▸ **Problem to work on**:
For the entries below, the expected answer is the line with "R5: none -> 2.2 (GND, SIG16)", the line with "R13: 18 (GND, SIG12) -> 8.2 (GND, SIG12)", and every line between them, exactly as written, and nothing more.

(Revision tracking records)

========

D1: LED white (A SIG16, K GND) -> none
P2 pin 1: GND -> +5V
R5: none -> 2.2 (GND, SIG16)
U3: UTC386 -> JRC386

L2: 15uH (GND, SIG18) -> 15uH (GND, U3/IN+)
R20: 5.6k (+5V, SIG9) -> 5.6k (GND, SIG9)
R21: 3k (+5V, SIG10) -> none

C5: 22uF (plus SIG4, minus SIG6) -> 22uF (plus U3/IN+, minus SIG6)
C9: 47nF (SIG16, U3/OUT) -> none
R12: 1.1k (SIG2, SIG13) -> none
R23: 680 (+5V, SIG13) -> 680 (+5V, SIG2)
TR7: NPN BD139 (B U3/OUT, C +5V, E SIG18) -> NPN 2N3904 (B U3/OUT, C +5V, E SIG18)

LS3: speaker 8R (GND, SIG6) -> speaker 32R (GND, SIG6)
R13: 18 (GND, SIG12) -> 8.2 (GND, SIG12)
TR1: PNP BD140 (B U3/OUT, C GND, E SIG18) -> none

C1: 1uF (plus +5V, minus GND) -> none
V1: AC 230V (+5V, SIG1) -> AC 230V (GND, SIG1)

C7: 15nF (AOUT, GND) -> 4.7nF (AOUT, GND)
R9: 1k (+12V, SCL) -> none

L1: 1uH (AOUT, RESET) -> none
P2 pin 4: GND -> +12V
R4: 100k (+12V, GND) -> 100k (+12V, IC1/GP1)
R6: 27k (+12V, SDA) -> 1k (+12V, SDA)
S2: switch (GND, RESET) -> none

========

▸ **Completed exercise**:
R5: none -> 2.2 (GND, SIG16)
U3: UTC386 -> JRC386

L2: 15uH (GND, SIG18) -> 15uH (GND, U3/IN+)
R20: 5.6k (+5V, SIG9) -> 5.6k (GND, SIG9)
R21: 3k (+5V, SIG10) -> none

C5: 22uF (plus SIG4, minus SIG6) -> 22uF (plus U3/IN+, minus SIG6)
C9: 47nF (SIG16, U3/OUT) -> none
R12: 1.1k (SIG2, SIG13) -> none
R23: 680 (+5V, SIG13) -> 680 (+5V, SIG2)
TR7: NPN BD139 (B U3/OUT, C +5V, E SIG18) -> NPN 2N3904 (B U3/OUT, C +5V, E SIG18)

LS3: speaker 8R (GND, SIG6) -> speaker 32R (GND, SIG6)
R13: 18 (GND, SIG12) -> 8.2 (GND, SIG12)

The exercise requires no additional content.